#### Your assignment
Output verbatim the line with "MATRIX3: MAX7219 -> MAX7221" together with every line beneath it, ending at the last line of the entries.

*** Opening Records shown ***

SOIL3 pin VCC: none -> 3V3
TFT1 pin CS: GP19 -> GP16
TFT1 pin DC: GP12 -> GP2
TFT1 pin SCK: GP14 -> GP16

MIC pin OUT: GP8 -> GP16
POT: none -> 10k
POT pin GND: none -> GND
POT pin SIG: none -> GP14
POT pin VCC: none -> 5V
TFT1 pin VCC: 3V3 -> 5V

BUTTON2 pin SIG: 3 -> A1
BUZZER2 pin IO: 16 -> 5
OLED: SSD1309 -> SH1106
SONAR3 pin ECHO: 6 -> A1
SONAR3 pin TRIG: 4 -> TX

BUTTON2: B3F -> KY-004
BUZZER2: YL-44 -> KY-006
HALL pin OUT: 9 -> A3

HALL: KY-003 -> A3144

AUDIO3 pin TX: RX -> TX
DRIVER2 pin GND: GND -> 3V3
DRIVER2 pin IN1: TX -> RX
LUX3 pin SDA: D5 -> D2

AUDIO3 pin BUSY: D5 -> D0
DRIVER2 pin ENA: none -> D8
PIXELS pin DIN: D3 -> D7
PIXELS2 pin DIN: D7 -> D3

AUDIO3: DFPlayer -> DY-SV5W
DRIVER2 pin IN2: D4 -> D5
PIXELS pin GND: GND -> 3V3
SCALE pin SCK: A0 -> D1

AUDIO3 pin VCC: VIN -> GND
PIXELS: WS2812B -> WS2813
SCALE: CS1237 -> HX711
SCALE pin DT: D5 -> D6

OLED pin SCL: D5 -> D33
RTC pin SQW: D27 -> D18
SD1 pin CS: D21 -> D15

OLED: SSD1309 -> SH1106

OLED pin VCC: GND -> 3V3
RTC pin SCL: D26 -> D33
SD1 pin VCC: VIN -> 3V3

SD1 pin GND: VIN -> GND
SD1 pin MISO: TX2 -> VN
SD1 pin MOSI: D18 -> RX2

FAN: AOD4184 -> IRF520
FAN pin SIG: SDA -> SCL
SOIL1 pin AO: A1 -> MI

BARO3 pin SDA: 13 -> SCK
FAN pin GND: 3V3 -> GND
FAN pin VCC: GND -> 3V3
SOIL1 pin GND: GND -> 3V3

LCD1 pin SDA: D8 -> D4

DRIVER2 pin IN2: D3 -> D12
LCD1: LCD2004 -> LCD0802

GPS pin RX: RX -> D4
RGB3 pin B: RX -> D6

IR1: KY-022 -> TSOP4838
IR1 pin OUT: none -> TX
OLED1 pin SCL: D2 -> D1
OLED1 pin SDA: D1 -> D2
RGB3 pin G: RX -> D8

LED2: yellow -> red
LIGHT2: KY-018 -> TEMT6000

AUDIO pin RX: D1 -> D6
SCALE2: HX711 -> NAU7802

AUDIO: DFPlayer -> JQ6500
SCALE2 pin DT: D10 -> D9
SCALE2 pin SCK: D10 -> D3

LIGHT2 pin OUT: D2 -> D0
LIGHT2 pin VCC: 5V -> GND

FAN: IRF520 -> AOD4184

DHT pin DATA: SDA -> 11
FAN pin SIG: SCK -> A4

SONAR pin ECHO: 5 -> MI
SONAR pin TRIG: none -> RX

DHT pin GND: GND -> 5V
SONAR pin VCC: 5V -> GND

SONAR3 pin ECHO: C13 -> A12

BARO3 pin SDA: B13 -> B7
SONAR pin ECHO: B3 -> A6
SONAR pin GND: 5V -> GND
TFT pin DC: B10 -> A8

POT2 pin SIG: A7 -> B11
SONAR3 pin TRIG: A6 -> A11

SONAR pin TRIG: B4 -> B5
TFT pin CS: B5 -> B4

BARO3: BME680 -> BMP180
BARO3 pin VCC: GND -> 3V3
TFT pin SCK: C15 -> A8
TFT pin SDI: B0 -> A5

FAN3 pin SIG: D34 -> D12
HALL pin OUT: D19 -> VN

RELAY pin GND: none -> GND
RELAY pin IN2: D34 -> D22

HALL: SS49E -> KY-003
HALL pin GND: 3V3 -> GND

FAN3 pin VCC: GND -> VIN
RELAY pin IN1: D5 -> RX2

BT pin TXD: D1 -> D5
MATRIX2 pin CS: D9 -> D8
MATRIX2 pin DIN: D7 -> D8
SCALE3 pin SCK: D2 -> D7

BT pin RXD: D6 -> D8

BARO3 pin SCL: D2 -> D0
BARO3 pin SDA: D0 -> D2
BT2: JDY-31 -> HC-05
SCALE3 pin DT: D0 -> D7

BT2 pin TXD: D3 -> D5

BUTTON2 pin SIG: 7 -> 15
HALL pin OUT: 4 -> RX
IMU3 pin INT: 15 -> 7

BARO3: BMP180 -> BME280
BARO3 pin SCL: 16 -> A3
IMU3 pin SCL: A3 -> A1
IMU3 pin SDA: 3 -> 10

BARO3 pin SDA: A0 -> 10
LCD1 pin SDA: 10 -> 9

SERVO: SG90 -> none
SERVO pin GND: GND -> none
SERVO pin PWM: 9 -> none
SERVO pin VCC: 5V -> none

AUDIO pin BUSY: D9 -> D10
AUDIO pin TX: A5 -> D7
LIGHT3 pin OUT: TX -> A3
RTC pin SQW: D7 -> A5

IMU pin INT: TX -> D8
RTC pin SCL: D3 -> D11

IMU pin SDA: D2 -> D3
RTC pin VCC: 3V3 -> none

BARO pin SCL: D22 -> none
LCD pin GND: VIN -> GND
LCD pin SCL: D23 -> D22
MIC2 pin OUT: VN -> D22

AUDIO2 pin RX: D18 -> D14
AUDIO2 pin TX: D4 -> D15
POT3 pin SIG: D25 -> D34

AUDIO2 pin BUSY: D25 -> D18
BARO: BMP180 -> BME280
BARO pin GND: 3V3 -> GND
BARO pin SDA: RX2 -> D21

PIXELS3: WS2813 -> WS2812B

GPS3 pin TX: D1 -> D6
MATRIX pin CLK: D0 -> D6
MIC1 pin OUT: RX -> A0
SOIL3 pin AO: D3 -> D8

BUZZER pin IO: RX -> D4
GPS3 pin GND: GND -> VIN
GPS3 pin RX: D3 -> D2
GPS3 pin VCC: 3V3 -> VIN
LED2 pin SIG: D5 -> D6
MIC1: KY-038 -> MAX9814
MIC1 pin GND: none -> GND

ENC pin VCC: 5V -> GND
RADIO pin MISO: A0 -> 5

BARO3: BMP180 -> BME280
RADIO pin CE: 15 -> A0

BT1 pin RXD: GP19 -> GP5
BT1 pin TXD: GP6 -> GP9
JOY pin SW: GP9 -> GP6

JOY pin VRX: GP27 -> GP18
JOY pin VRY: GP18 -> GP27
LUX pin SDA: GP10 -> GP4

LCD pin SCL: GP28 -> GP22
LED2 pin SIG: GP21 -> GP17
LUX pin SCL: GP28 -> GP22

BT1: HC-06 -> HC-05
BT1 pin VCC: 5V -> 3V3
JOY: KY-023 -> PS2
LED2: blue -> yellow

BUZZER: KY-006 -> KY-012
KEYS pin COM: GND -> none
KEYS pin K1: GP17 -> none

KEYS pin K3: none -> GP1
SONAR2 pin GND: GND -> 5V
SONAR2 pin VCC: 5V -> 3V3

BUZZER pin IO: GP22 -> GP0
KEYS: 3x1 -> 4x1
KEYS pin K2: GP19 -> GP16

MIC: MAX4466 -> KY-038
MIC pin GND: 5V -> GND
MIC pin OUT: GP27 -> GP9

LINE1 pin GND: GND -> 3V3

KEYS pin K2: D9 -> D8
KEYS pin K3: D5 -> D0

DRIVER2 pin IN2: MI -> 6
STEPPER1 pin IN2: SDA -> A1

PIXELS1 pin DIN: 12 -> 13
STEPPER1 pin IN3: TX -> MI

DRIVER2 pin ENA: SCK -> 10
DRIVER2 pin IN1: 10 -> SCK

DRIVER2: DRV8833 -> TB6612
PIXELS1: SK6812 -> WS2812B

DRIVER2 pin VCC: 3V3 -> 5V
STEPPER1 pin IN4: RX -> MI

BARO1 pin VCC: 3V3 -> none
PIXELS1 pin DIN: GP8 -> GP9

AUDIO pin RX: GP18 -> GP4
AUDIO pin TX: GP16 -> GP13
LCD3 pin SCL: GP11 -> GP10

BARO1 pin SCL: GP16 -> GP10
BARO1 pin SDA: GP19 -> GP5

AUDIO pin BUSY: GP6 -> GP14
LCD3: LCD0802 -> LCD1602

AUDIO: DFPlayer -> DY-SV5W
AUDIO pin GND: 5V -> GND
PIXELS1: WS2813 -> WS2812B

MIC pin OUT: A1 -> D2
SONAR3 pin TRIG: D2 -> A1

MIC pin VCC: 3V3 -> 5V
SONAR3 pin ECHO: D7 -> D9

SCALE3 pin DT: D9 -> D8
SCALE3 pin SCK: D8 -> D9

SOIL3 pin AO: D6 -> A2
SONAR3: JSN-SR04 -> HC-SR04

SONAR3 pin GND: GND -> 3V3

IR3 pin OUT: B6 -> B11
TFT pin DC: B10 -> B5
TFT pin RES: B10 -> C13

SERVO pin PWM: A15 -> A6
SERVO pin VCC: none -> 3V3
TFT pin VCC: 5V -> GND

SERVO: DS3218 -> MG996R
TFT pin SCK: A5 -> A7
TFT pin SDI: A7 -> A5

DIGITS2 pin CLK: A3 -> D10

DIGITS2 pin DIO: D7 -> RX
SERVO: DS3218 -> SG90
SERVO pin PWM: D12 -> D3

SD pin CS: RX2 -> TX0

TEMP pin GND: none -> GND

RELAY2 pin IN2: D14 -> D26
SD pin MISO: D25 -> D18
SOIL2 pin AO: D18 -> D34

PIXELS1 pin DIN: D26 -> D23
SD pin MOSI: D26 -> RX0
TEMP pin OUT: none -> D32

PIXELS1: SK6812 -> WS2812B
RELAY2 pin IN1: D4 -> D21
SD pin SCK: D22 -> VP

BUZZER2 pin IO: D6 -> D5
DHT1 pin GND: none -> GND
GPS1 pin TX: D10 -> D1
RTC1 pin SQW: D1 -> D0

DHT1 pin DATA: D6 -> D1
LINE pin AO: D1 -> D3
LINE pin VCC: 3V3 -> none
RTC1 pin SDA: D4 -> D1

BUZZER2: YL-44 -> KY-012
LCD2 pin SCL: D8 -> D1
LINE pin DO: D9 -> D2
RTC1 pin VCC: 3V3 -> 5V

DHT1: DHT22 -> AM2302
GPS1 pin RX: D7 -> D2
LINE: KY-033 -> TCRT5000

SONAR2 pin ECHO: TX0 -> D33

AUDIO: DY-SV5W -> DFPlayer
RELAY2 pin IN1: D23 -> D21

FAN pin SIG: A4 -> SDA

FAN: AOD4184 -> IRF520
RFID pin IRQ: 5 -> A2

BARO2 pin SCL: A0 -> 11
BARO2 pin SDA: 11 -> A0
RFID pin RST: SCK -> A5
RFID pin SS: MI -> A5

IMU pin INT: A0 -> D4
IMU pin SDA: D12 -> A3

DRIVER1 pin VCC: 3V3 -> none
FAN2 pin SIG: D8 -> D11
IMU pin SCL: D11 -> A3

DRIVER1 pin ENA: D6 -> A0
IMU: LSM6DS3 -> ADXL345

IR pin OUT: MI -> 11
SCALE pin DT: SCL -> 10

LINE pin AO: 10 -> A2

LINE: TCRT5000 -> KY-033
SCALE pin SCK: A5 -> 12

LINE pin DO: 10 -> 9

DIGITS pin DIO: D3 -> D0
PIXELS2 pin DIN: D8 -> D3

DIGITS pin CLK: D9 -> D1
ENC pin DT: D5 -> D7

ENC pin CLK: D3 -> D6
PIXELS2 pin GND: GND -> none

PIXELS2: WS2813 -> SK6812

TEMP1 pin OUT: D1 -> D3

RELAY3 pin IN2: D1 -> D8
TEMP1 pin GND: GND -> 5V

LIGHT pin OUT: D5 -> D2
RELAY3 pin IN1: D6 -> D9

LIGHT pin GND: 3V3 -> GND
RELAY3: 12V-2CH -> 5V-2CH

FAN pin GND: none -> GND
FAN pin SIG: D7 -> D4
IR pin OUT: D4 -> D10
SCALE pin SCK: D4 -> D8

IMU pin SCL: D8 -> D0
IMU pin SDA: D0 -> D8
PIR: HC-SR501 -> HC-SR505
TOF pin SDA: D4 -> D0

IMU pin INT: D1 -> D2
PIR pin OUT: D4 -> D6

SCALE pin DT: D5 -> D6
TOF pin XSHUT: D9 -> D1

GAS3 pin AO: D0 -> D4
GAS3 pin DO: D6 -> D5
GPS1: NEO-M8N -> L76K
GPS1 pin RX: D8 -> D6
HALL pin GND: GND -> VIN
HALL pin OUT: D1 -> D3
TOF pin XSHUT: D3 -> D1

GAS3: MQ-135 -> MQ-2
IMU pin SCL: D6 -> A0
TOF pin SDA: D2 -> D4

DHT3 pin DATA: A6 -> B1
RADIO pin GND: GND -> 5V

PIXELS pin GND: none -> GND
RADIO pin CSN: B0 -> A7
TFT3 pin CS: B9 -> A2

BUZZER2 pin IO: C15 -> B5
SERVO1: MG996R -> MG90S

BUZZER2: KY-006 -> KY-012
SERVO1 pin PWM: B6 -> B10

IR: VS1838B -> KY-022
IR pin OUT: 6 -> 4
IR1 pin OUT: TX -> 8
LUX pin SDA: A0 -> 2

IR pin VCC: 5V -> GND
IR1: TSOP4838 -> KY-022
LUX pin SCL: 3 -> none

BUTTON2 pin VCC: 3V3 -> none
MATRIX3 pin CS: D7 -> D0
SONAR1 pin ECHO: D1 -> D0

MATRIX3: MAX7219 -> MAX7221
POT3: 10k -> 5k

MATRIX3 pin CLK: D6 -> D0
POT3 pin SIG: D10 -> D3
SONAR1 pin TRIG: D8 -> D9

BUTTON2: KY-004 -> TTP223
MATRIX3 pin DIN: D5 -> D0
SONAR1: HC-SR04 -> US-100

*** Closing Records shown ***

#### Result for this exercise
MATRIX3: MAX7219 -> MAX7221
POT3: 10k -> 5k

MATRIX3 pin CLK: D6 -> D0
POT3 pin SIG: D10 -> D3
SONAR1 pin TRIG: D8 -> D9

BUTTON2: KY-004 -> TTP223
MATRIX3 pin DIN: D5 -> D0
SONAR1: HC-SR04 -> US-100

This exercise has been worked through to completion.